§ **Raw records**:
****
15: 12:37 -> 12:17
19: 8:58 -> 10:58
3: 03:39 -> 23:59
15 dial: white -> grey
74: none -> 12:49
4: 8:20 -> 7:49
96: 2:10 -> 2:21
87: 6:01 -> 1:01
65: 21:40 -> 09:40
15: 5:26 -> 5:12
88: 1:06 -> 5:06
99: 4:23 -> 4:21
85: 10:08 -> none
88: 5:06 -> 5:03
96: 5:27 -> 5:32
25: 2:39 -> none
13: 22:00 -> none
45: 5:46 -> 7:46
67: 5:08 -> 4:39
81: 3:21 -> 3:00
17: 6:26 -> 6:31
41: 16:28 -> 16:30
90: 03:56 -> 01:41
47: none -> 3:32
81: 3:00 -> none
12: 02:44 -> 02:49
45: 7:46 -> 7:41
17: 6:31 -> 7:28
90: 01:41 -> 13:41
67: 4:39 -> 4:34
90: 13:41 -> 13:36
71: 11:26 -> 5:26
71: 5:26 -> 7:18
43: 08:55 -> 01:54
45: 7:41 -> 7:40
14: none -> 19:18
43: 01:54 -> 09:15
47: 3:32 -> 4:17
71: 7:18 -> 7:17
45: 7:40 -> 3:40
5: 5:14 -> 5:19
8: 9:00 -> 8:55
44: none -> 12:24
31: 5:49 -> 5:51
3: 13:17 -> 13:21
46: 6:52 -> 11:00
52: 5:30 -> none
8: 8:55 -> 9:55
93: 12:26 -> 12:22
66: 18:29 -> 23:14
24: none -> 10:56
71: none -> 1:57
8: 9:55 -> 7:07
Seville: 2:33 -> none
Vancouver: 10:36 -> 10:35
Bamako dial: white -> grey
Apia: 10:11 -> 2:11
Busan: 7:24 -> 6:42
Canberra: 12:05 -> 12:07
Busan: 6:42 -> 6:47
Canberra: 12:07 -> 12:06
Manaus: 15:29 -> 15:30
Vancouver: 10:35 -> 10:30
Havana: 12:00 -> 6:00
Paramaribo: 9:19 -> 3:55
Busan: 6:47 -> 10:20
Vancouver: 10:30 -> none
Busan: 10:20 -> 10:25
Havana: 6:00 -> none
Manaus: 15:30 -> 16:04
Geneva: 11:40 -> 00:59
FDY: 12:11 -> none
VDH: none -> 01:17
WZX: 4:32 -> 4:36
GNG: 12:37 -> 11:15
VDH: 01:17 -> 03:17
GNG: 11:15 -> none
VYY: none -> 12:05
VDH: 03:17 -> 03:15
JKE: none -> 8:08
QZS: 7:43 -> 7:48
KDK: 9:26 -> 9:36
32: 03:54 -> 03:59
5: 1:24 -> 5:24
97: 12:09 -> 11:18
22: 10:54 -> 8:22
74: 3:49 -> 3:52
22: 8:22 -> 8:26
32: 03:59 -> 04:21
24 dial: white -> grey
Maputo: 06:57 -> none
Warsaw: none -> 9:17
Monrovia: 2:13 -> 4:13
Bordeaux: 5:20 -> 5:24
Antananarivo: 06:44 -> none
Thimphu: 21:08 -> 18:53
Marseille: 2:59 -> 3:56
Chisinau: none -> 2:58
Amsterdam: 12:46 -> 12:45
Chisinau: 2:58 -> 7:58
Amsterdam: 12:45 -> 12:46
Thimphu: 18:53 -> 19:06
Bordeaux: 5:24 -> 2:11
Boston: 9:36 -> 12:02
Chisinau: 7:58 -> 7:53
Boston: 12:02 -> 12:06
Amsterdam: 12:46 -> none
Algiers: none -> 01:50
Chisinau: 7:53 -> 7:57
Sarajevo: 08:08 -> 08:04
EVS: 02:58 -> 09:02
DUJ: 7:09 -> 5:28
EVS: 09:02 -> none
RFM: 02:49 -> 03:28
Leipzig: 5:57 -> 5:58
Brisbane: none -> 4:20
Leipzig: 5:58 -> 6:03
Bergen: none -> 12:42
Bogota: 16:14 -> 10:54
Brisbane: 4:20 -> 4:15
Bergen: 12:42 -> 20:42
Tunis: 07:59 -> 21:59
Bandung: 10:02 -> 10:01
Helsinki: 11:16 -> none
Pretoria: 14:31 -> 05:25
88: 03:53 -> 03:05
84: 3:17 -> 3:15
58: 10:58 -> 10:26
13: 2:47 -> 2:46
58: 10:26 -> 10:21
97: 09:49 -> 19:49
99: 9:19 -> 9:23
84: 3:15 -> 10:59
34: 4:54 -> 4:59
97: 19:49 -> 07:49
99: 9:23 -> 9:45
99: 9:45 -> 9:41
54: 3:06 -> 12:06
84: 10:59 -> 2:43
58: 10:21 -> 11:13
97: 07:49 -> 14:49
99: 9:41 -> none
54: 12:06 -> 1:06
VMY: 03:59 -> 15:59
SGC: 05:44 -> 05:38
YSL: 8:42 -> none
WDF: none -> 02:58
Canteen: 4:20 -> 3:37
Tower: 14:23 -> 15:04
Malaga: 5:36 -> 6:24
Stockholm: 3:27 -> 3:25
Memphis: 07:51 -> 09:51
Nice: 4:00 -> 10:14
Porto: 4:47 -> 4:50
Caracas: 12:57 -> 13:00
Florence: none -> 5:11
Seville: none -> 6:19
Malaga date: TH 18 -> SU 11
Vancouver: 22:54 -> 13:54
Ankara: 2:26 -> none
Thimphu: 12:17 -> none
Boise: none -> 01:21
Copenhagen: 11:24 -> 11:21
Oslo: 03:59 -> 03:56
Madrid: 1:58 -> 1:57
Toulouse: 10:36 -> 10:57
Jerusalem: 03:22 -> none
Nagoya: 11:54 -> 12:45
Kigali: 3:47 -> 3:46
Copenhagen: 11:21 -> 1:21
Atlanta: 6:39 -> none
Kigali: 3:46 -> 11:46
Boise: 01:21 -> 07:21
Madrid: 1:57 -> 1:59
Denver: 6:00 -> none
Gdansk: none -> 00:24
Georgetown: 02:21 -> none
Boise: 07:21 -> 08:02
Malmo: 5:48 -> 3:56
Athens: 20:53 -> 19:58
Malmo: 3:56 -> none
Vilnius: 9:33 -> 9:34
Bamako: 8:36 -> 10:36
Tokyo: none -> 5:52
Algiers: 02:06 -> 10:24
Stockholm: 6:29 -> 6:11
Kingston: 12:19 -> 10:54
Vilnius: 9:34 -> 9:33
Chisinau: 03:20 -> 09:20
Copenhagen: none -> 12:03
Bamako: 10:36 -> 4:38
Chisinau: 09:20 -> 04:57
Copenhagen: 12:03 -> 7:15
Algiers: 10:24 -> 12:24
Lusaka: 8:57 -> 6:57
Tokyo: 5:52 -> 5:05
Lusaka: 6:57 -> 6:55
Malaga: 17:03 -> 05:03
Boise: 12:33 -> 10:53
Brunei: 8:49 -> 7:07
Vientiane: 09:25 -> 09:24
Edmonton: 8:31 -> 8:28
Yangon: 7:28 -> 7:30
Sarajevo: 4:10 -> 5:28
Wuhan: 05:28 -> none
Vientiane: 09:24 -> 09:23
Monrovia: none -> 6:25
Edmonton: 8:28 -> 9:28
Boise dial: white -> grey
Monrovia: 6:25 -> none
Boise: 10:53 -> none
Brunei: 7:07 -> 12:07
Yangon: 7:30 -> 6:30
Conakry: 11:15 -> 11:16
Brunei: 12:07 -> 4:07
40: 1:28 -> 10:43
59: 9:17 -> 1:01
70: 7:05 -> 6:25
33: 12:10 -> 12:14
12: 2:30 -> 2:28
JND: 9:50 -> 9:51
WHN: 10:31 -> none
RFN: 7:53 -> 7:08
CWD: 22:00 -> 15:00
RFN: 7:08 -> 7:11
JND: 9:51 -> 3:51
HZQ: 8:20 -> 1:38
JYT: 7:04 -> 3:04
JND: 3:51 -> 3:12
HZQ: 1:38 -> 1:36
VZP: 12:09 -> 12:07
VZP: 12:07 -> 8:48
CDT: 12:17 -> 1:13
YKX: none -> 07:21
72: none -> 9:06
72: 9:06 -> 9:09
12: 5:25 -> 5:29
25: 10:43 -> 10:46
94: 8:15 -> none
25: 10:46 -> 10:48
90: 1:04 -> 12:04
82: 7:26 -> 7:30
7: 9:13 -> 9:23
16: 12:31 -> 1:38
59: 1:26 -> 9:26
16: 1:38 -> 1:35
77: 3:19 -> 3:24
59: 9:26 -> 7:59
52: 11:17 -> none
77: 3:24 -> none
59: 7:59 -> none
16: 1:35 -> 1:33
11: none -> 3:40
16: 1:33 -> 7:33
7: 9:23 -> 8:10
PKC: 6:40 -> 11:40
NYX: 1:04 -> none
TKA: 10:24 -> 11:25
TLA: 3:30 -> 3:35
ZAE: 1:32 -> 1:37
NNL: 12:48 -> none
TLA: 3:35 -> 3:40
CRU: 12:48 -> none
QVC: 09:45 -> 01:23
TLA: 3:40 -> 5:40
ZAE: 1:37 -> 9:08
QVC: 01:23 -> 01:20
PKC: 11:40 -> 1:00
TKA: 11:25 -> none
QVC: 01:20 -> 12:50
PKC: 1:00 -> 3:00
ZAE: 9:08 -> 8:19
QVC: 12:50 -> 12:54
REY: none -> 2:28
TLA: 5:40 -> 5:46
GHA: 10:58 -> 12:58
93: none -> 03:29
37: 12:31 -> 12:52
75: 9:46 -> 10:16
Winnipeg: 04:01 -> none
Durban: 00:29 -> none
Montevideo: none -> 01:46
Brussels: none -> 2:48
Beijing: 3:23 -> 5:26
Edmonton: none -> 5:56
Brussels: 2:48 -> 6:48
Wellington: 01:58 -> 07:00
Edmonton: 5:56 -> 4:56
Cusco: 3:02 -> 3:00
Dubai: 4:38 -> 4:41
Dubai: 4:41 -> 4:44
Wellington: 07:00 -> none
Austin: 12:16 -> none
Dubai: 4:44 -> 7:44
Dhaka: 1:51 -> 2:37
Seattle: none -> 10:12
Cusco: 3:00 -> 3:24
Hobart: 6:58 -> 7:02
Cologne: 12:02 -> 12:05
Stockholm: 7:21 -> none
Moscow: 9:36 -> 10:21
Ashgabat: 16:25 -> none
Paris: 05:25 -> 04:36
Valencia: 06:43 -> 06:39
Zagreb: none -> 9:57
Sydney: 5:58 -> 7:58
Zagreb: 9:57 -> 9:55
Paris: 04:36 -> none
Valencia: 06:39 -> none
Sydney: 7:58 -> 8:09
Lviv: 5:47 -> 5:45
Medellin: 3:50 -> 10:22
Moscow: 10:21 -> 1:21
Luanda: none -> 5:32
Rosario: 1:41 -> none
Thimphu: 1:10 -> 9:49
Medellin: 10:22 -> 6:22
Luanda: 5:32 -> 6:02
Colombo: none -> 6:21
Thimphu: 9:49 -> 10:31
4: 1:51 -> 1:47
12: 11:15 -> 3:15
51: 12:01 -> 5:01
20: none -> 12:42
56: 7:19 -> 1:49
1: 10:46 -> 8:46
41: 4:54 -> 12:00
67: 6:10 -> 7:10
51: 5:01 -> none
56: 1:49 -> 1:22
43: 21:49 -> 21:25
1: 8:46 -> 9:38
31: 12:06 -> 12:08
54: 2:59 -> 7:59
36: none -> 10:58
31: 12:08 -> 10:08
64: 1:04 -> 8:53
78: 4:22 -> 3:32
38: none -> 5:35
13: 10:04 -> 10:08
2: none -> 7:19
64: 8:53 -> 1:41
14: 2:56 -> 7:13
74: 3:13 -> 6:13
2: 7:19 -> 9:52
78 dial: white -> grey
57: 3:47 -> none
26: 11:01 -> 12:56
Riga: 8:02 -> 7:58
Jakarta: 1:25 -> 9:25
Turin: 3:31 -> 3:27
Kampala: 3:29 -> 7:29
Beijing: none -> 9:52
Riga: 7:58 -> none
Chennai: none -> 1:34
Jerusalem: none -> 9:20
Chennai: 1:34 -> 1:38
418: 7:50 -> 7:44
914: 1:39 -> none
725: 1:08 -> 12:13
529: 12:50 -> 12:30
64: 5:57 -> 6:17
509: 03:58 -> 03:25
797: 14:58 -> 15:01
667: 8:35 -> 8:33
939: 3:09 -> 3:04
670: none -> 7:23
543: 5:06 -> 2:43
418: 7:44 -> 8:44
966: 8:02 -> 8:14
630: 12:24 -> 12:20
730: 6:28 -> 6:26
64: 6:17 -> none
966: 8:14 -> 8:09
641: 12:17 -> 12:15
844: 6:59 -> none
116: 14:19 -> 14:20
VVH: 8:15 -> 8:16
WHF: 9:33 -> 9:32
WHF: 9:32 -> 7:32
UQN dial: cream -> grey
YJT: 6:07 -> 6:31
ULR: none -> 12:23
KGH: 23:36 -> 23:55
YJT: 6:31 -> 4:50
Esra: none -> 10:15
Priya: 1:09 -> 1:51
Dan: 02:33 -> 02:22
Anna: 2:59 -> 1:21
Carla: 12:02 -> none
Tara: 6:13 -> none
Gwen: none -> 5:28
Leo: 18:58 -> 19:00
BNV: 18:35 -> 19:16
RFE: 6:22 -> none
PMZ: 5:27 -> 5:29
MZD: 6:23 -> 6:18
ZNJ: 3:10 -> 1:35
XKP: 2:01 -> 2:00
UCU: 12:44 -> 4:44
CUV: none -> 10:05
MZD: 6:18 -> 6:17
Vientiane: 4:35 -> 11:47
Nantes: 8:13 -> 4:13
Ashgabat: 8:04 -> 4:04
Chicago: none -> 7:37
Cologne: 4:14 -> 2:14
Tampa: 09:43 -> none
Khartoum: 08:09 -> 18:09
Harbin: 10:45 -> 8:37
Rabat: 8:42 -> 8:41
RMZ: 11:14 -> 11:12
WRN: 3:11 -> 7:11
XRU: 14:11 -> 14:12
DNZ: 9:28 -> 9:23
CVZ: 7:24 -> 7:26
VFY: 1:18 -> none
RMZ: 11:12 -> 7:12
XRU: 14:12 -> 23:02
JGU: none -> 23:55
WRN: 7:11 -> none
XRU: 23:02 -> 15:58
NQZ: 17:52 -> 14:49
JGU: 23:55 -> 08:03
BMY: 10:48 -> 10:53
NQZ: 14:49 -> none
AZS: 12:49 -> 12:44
****
§ **Stated goal**:
Pick out every line of the records above that contains the string "Chisinau", and copy each one in full.

§ **Exercise output**:
Chisinau: none -> 2:58
Chisinau: 2:58 -> 7:58
Chisinau: 7:58 -> 7:53
Chisinau: 7:53 -> 7:57
Chisinau: 03:20 -> 09:20
Chisinau: 09:20 -> 04:57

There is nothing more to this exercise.